| Work request |
Would you please copy the part of the material below that opens with the line containing "camera: 80 degrees right, 10 degrees up" and closes with the line containing "appeared: BROWN SPINNING"? Copy it exactly, and only it.

━━━ Data listing

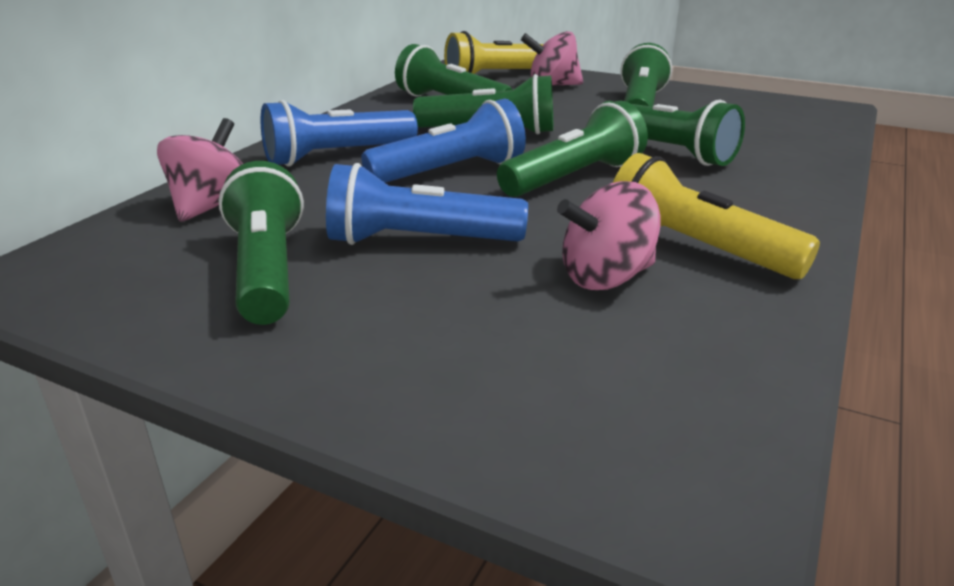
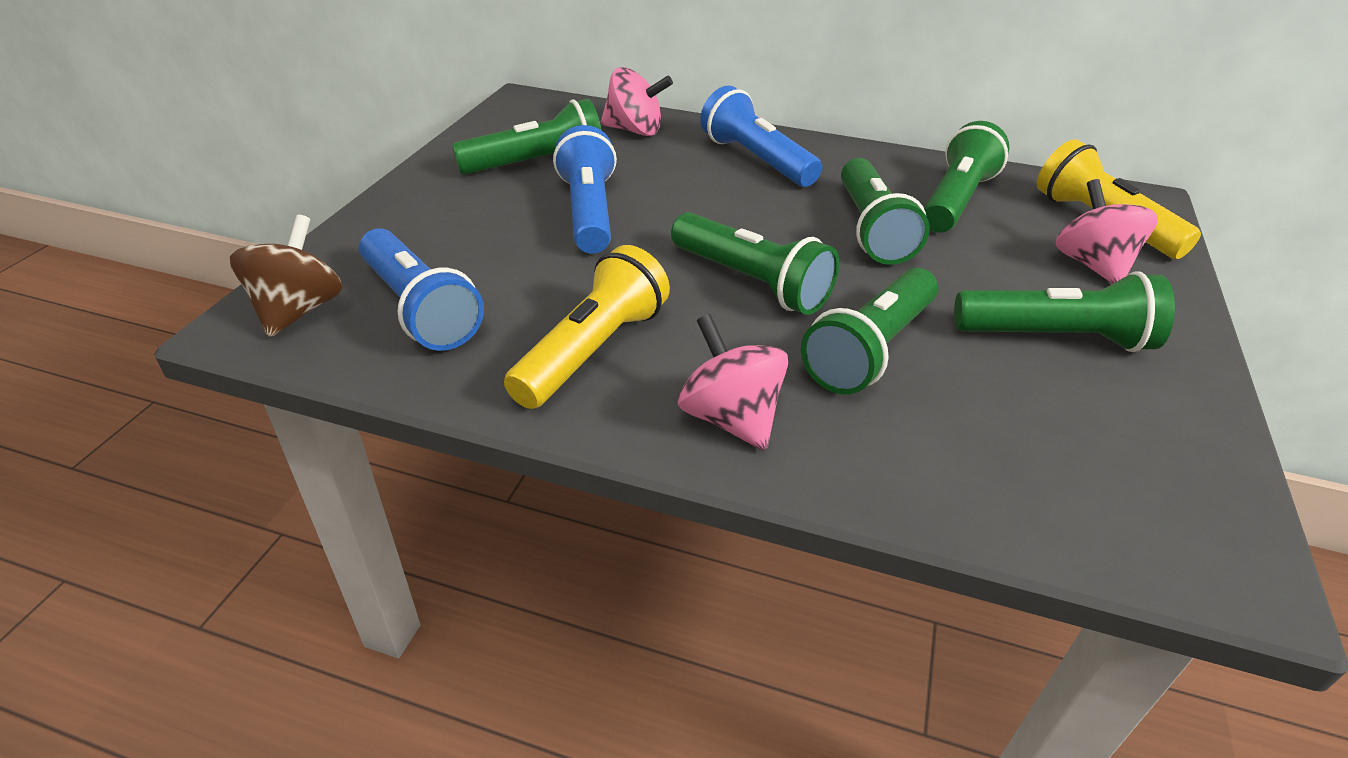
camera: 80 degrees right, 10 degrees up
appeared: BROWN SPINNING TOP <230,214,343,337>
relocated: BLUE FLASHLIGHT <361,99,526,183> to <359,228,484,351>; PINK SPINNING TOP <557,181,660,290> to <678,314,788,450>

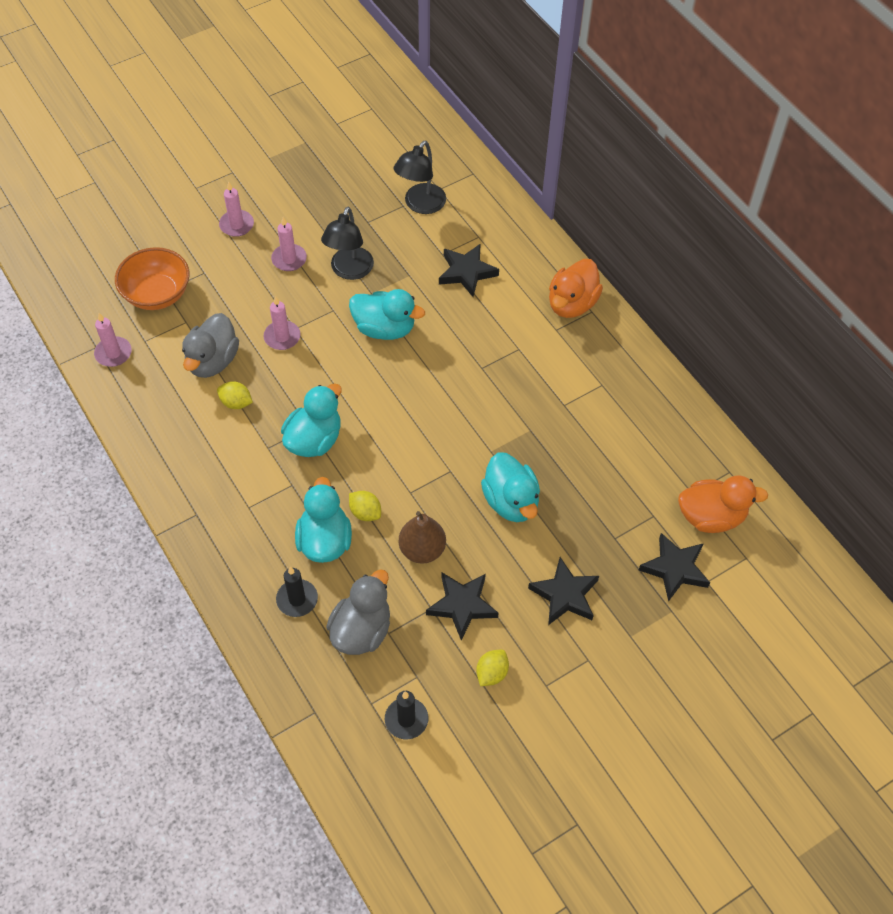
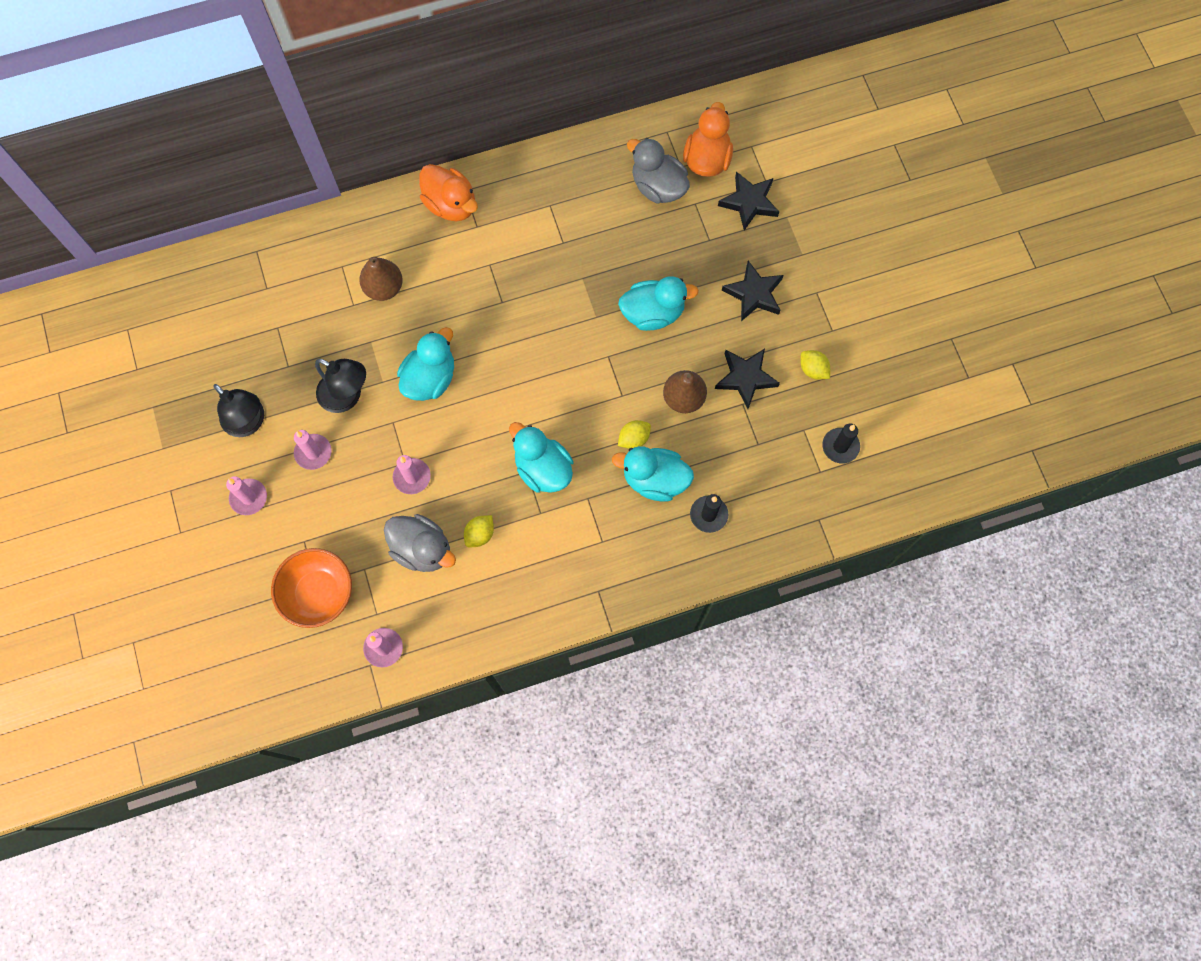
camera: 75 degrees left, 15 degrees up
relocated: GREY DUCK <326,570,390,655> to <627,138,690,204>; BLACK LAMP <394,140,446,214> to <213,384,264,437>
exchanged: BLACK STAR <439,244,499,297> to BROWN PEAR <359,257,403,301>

━━━━━━
━━━ Data listing

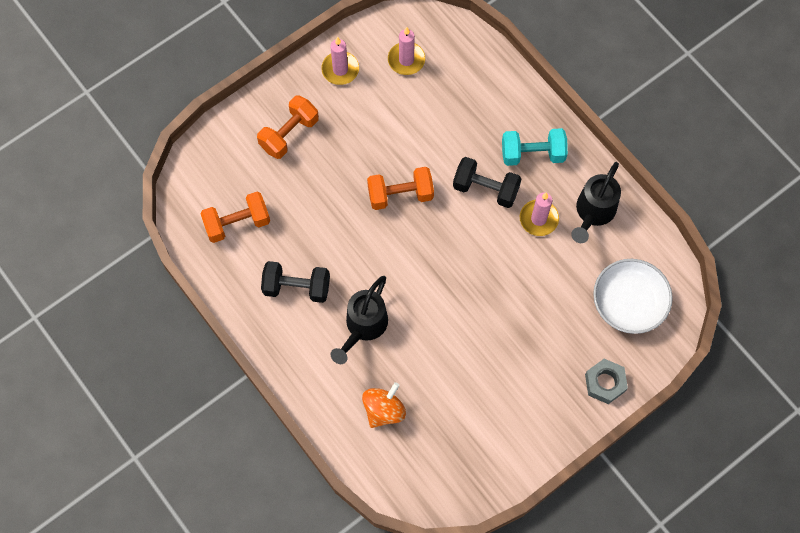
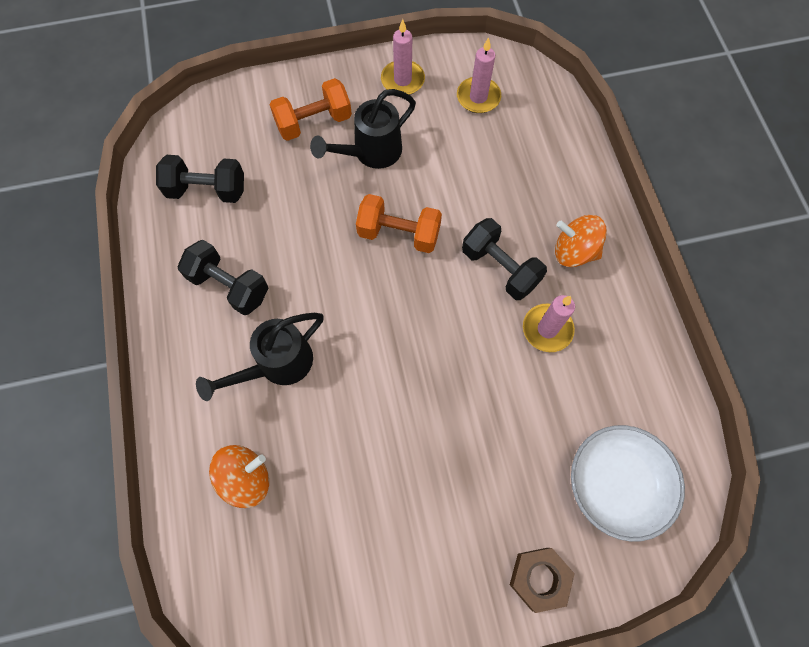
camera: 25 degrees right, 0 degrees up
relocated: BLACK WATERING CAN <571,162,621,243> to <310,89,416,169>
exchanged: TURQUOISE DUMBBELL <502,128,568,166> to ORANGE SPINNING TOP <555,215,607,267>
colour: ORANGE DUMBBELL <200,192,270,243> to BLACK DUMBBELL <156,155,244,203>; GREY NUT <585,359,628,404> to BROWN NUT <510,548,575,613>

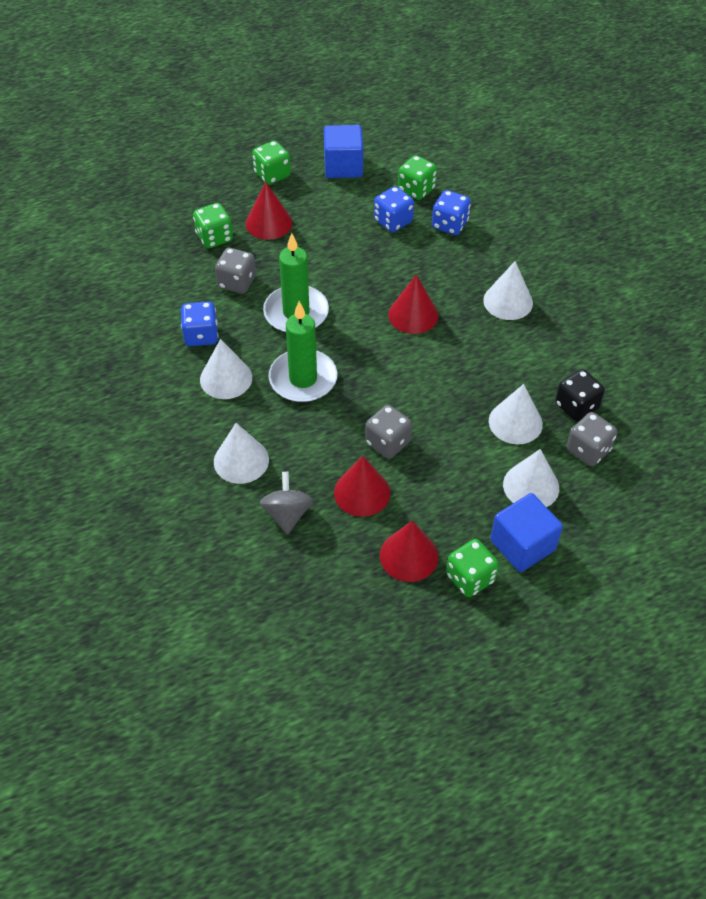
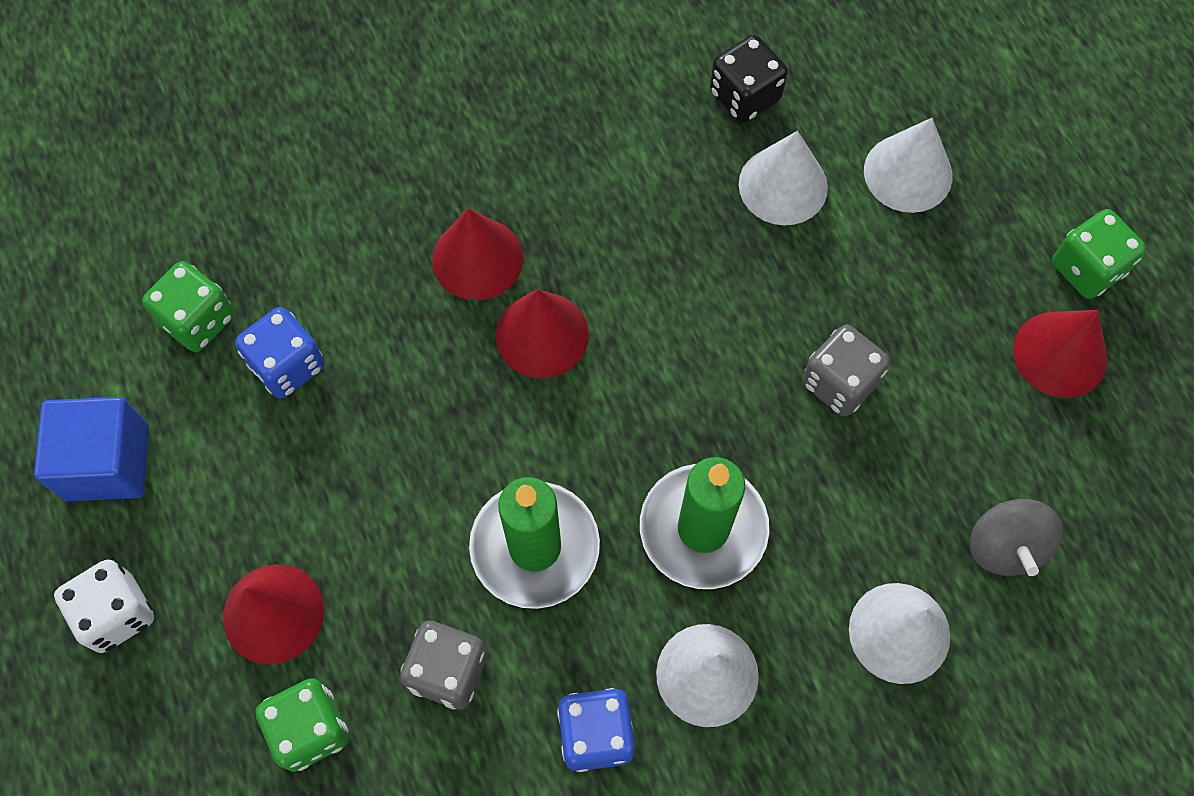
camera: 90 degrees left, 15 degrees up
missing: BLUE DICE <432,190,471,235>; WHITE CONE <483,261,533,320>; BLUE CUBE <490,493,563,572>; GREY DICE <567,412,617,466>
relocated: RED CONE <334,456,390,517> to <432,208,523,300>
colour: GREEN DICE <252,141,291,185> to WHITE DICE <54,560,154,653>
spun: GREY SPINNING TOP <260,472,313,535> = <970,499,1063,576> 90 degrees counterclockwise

━━━━━━
━━━ Data listing

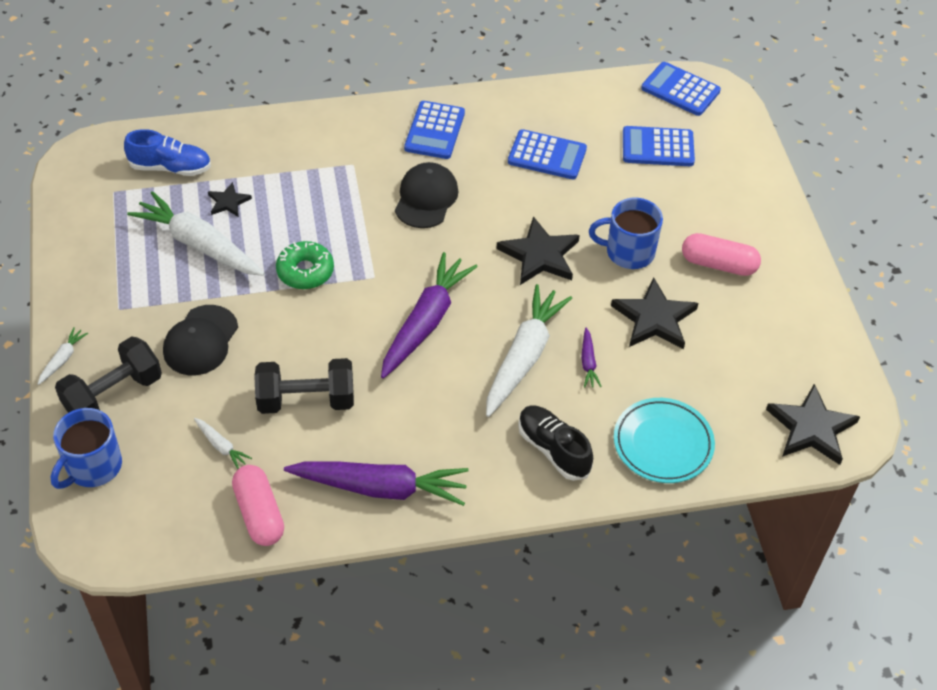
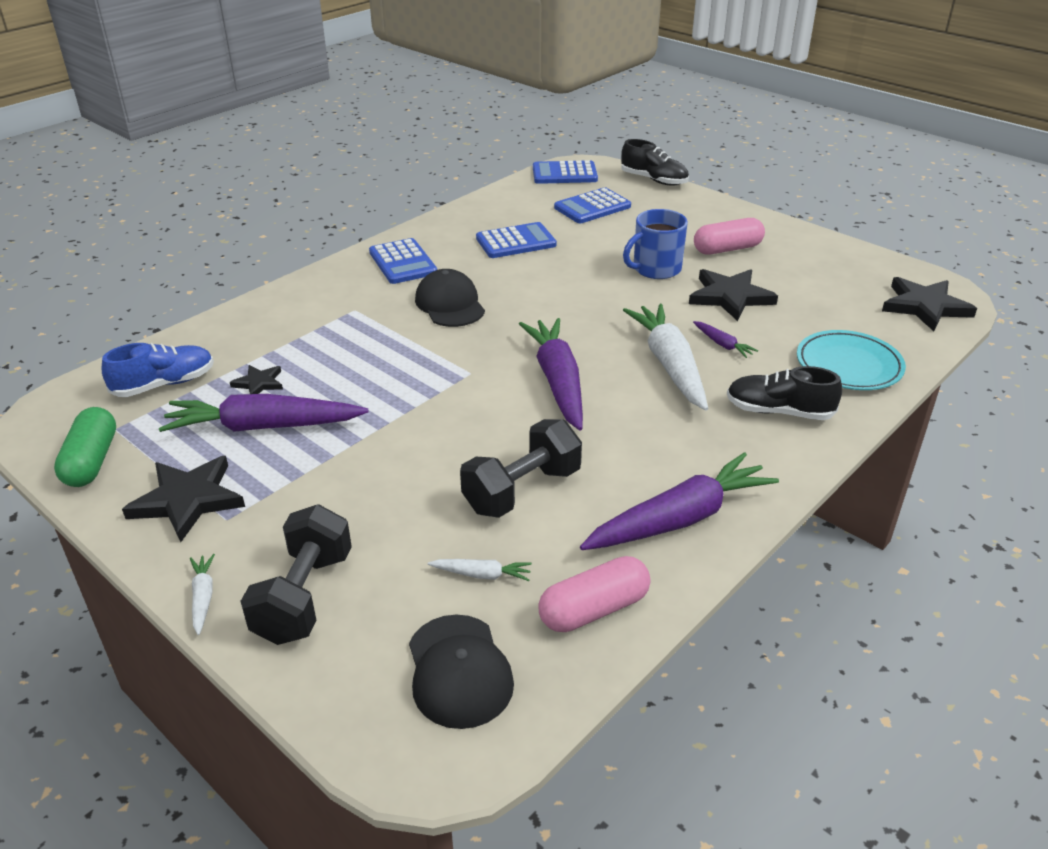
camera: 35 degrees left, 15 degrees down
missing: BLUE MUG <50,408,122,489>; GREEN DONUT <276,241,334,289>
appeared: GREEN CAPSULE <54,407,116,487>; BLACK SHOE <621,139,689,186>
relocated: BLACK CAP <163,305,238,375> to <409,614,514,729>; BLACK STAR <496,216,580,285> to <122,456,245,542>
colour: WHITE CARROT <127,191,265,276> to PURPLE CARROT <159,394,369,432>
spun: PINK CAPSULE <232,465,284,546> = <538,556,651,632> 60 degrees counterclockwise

━━━━━━

| Response for this exercise |
camera: 80 degrees right, 10 degrees up
appeared: BROWN SPINNING TOP <230,214,343,337>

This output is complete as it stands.